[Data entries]

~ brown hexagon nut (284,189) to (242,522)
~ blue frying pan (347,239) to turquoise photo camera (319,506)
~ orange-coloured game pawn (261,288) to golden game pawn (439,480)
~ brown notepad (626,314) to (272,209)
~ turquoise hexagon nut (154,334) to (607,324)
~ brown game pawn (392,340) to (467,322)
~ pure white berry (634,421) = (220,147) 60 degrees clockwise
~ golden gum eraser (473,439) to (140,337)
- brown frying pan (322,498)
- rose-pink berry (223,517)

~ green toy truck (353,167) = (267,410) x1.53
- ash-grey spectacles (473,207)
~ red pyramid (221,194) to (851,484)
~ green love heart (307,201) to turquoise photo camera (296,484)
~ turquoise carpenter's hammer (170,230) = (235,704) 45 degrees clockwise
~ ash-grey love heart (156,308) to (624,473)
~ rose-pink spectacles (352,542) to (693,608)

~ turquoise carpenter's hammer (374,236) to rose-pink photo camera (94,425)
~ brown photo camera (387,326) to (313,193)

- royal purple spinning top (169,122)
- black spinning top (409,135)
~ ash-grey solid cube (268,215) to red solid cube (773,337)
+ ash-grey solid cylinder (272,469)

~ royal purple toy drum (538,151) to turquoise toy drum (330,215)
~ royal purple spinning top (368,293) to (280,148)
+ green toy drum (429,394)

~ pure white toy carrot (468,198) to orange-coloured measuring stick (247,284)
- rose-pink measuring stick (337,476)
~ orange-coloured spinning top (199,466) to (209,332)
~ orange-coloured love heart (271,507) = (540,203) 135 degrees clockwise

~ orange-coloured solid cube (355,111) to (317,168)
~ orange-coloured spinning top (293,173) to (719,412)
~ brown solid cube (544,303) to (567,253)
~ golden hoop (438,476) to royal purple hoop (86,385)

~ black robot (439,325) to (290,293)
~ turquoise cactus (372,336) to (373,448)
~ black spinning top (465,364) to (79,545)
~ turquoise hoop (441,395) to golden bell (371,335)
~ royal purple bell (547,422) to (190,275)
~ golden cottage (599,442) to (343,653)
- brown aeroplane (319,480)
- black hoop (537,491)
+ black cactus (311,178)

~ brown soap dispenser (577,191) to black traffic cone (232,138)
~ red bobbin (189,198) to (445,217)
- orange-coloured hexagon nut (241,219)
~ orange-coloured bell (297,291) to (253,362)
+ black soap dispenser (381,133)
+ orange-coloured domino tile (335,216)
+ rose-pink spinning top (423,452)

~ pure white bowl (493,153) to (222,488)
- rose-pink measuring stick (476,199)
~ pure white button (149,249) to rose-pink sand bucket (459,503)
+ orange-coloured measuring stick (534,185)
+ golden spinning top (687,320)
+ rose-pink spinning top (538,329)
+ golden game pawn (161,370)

■ **What to work on**
Every line above that holds "frying" counts once; state the total and nothing else.

■ **Solution to this exercise**
2